== PROVIDED DATA ==
☆ ☆ ☆ ☆ ☆ ☆ ☆

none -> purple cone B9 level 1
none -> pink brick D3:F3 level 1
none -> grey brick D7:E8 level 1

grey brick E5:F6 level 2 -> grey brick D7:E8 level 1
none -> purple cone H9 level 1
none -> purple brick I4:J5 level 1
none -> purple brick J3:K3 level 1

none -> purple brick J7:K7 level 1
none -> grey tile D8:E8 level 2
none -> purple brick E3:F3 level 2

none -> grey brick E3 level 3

☆ ☆ ☆ ☆ ☆ ☆ ☆

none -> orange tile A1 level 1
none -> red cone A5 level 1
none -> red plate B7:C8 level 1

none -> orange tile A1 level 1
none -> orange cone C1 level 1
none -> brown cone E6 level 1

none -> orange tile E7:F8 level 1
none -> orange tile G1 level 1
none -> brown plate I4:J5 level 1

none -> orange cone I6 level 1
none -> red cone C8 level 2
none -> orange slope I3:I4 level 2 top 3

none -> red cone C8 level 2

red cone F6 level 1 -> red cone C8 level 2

☆ ☆ ☆ ☆ ☆ ☆ ☆

From the material above, set down exactly the lines between the line holding "none -> purple cone B9 level 1" and the line holding "none -> grey brick E3 level 3", inclusive. Include nothing else.

none -> purple cone B9 level 1
none -> pink brick D3:F3 level 1
none -> grey brick D7:E8 level 1

grey brick E5:F6 level 2 -> grey brick D7:E8 level 1
none -> purple cone H9 level 1
none -> purple brick I4:J5 level 1
none -> purple brick J3:K3 level 1

none -> purple brick J7:K7 level 1
none -> grey tile D8:E8 level 2
none -> purple brick E3:F3 level 2

none -> grey brick E3 level 3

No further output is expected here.